▸ **TASK OBJECTIVE**
Copy out each line in the listing below where the word "DGND" appears.

....

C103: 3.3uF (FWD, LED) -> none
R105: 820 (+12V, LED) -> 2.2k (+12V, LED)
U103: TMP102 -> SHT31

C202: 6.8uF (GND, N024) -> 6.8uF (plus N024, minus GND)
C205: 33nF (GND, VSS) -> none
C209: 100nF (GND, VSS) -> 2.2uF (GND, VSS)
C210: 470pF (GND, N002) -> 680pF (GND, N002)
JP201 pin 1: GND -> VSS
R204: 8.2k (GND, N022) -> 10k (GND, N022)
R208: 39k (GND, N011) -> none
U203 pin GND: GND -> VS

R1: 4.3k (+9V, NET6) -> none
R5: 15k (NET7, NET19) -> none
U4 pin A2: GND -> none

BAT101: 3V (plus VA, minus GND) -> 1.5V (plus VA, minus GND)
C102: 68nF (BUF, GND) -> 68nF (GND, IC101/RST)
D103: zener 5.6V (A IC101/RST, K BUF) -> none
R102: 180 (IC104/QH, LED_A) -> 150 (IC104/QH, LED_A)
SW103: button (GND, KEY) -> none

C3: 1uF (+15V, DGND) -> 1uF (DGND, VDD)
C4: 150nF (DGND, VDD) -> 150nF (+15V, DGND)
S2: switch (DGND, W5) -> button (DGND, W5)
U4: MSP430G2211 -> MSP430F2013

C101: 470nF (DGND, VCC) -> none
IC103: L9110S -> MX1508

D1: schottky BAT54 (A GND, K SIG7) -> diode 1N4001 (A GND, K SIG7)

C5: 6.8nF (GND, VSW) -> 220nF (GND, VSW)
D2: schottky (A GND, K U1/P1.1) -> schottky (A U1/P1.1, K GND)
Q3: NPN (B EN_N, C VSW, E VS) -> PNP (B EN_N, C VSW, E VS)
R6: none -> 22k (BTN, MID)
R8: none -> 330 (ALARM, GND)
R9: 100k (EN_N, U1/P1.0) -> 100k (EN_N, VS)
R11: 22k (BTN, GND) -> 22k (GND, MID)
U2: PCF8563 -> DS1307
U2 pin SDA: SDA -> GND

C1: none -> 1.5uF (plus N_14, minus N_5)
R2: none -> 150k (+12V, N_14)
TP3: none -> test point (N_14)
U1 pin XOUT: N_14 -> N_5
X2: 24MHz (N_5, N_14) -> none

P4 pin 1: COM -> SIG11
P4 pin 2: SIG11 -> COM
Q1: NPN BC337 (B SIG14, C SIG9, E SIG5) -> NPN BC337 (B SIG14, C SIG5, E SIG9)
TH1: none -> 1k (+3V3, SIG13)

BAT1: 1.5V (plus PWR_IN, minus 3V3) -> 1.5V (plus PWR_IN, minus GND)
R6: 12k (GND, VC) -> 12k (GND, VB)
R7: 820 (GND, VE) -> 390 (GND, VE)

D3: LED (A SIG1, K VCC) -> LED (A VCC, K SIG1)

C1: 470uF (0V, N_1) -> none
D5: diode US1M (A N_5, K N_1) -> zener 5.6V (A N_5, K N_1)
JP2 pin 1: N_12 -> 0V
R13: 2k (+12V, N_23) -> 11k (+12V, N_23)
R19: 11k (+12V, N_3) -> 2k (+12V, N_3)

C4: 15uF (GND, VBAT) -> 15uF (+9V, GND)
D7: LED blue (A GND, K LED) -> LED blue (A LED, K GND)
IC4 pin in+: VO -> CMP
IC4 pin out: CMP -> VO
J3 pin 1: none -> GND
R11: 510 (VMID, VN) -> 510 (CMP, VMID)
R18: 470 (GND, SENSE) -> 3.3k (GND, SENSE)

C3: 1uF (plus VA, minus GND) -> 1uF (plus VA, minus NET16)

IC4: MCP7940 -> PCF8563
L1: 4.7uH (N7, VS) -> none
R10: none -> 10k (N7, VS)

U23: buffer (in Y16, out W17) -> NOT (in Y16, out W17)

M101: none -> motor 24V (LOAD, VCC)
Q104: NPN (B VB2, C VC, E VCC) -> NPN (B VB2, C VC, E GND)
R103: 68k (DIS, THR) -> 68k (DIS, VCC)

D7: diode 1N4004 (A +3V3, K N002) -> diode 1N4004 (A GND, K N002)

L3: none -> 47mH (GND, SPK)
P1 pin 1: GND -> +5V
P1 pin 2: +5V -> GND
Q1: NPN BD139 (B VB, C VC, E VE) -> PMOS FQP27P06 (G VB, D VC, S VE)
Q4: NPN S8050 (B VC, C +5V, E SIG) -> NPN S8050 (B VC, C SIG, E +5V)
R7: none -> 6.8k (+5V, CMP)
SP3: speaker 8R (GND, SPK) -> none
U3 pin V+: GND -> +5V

....

▸ **SOLVED EXERCISE**
C3: 1uF (+15V, DGND) -> 1uF (DGND, VDD)
C4: 150nF (DGND, VDD) -> 150nF (+15V, DGND)
S2: switch (DGND, W5) -> button (DGND, W5)
C101: 470nF (DGND, VCC) -> none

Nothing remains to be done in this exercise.